▶ SET TASK: Pick out every line in the records below that contains the string "markup" and copy each of those lines.

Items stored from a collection

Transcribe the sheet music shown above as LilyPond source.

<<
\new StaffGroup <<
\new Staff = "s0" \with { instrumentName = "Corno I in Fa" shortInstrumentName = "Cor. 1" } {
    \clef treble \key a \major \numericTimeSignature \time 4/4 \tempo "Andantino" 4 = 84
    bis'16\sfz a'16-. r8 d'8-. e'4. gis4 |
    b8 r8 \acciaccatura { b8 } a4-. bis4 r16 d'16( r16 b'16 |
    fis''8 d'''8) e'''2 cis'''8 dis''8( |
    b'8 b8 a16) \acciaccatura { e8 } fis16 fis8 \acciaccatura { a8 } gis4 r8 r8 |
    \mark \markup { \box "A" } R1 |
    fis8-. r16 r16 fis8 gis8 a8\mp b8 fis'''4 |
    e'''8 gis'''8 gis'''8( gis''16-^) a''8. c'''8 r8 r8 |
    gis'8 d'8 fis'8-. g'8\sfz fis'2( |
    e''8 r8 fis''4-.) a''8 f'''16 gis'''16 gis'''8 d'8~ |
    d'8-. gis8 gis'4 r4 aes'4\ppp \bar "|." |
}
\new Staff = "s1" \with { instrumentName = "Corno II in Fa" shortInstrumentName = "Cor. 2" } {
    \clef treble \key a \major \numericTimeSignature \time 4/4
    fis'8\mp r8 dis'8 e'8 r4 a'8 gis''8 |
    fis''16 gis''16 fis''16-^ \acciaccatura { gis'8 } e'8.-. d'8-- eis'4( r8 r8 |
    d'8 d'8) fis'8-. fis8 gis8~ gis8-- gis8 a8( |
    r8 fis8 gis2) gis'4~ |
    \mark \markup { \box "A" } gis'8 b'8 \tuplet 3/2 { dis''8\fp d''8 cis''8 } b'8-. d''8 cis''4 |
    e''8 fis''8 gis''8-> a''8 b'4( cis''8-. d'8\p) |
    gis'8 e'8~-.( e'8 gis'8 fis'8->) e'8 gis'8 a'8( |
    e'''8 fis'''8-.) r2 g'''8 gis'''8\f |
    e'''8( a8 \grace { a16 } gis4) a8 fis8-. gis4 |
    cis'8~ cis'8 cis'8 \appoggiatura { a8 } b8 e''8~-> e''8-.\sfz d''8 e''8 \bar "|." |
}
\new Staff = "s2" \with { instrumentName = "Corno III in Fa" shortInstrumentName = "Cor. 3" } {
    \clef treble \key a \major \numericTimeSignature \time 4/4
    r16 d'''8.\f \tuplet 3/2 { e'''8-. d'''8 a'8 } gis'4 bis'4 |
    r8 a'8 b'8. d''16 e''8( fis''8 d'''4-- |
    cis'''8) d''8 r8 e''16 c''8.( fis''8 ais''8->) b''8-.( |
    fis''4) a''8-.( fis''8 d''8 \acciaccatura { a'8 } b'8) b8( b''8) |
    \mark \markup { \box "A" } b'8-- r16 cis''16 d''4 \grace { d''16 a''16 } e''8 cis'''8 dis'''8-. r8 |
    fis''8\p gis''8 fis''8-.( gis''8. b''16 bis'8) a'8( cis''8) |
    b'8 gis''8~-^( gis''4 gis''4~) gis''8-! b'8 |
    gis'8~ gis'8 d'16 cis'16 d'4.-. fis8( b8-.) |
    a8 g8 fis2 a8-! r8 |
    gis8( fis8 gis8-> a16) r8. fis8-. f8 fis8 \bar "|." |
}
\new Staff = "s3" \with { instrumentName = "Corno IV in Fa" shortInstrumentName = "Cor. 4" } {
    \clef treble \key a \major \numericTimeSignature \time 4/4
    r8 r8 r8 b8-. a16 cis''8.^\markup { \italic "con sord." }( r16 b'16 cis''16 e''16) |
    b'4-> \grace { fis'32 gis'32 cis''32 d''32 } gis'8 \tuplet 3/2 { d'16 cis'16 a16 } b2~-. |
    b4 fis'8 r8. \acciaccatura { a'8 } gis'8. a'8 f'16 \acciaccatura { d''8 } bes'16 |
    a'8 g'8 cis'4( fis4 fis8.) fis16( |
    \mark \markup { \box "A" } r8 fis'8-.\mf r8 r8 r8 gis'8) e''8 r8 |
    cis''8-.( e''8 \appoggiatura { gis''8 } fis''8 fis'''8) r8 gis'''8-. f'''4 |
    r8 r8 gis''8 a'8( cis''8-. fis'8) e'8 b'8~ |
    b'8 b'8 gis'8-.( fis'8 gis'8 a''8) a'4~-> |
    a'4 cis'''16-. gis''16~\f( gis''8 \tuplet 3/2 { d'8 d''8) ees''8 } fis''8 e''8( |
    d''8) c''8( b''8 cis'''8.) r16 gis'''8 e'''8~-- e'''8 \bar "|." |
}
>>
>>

▶ WRITTEN SOLUTION:
    \mark \markup { \box "A" } R1 |
    \mark \markup { \box "A" } gis'8 b'8 \tuplet 3/2 { dis''8\fp d''8 cis''8 } b'8-. d''8 cis''4 |
    \mark \markup { \box "A" } b'8-- r16 cis''16 d''4 \grace { d''16 a''16 } e''8 cis'''8 dis'''8-. r8 |
    r8 r8 r8 b8-. a16 cis''8.^\markup { \italic "con sord." }( r16 b'16 cis''16 e''16) |
    \mark \markup { \box "A" } r8 fis'8-.\mf r8 r8 r8 gis'8) e''8 r8 |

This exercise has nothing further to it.